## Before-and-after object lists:

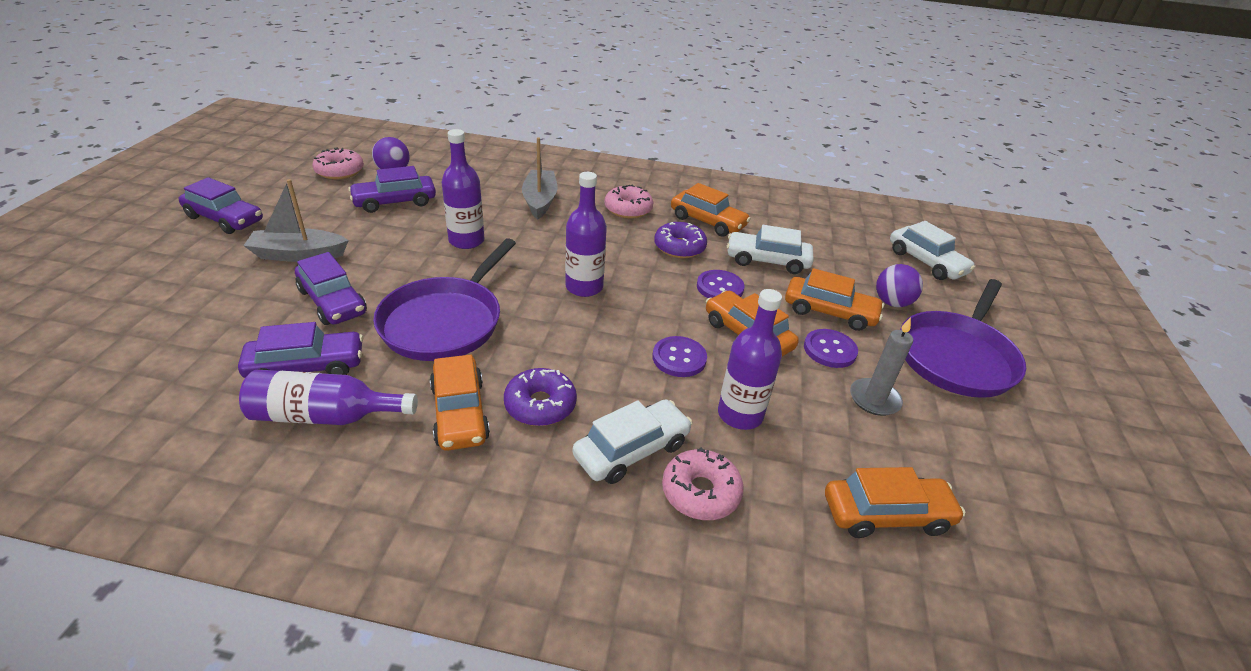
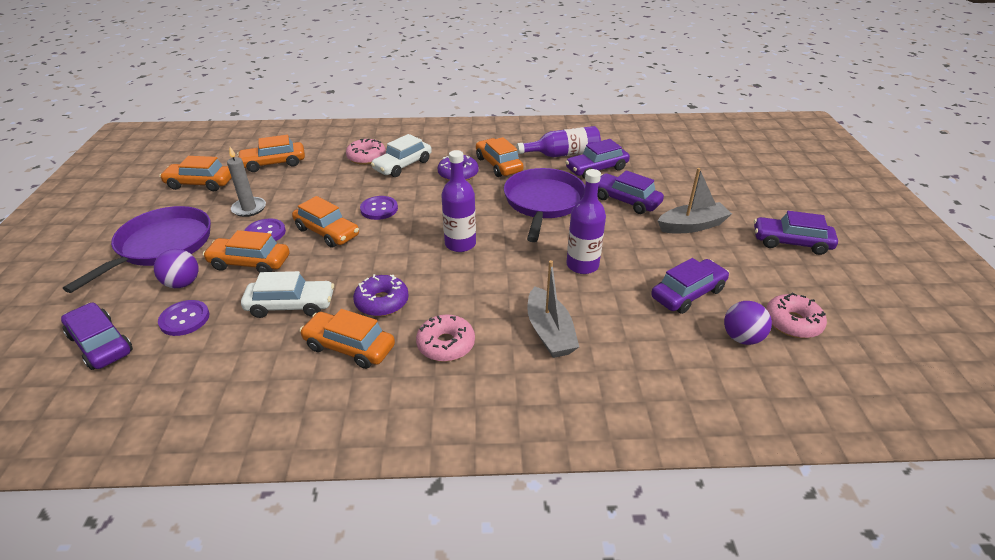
camera: 170 degrees right, 0 degrees up
purple button [697,270,745,298] -> purple button moved to [158,300,210,336]
purple bottle [718,289,782,430] -> none
white car [890,221,976,280] -> purple car [61,303,133,370]
none -> orange car [159,156,232,191]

## Problem:
An unchanged copy of the data, images excluded, is all that should be given.

## Expected answer:
camera: 170 degrees right, 0 degrees up
purple button [697,270,745,298] -> purple button moved to [158,300,210,336]
purple bottle [718,289,782,430] -> none
white car [890,221,976,280] -> purple car [61,303,133,370]
none -> orange car [159,156,232,191]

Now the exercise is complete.